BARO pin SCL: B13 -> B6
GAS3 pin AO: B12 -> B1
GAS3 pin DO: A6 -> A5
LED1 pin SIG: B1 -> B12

---

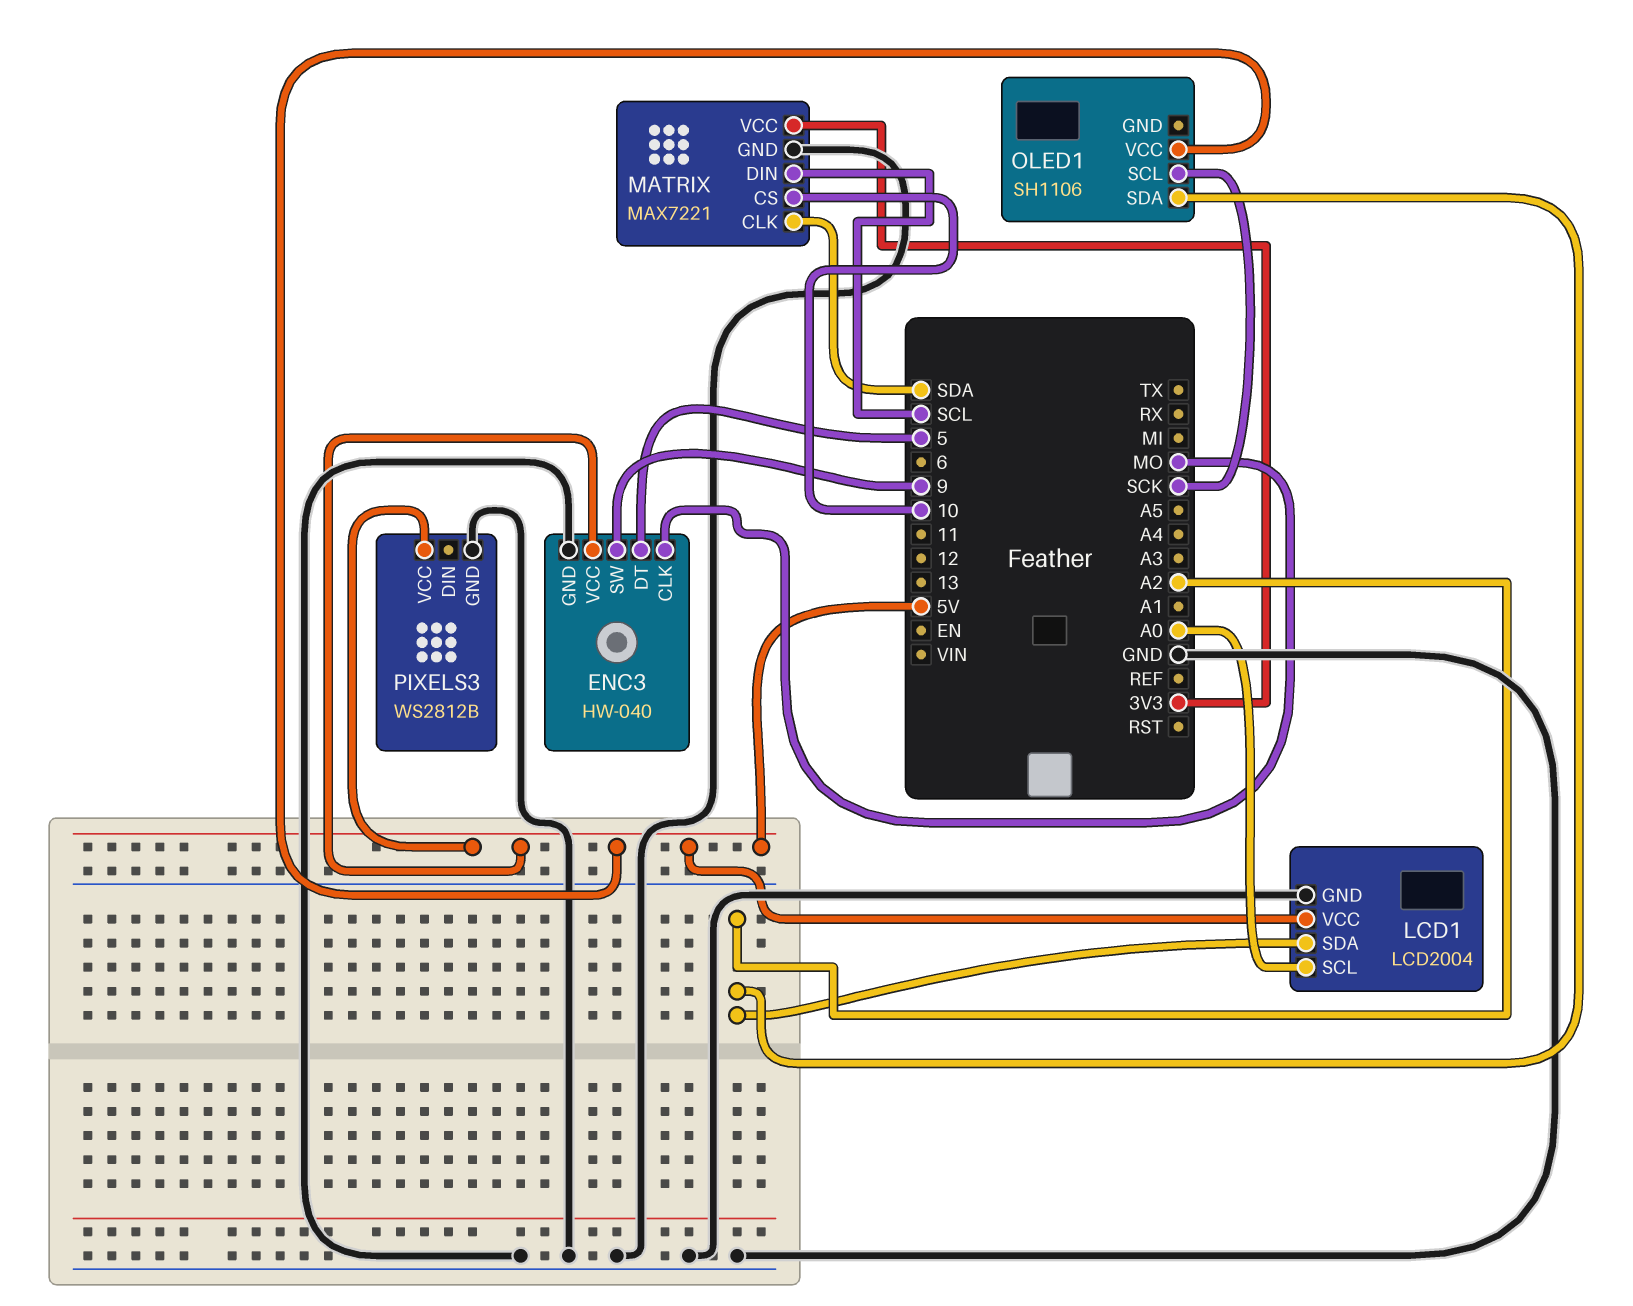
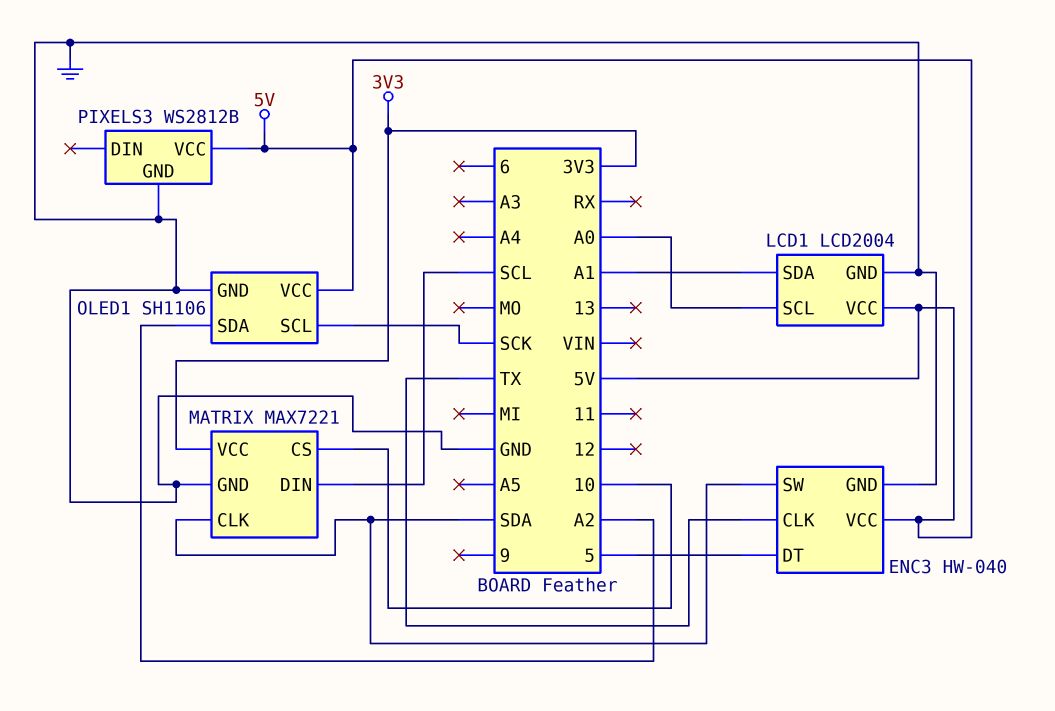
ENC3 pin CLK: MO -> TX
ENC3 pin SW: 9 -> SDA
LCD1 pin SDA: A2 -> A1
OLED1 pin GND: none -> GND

...

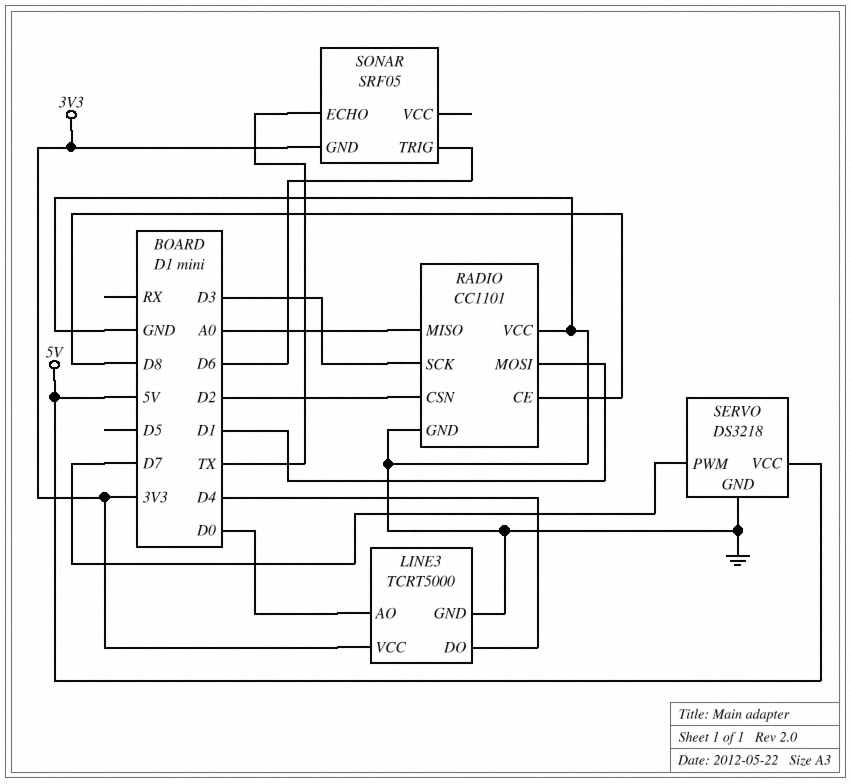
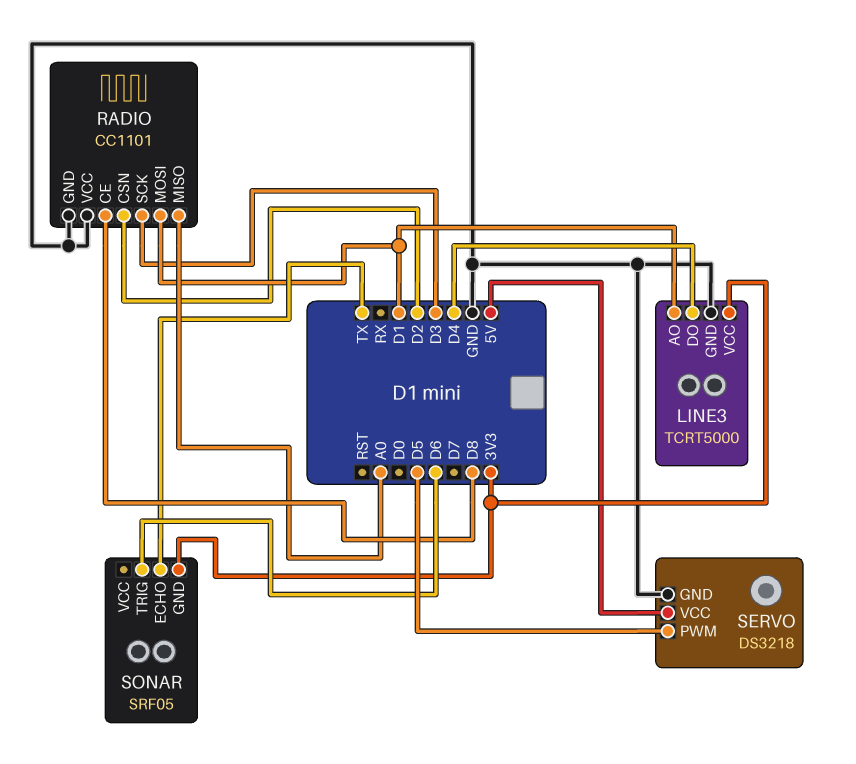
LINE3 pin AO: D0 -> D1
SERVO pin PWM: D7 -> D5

INSTRUCTIONS TO FOLLOW:
Take the stretch of lines above from the one containing "BARO pin SCL: B13 -> B6" through the one containing "LED1 pin SIG: B1 -> B12" and repeat it exactly, adding no other line.

RESPONSE TO THE EXERCISE:
BARO pin SCL: B13 -> B6
GAS3 pin AO: B12 -> B1
GAS3 pin DO: A6 -> A5
LED1 pin SIG: B1 -> B12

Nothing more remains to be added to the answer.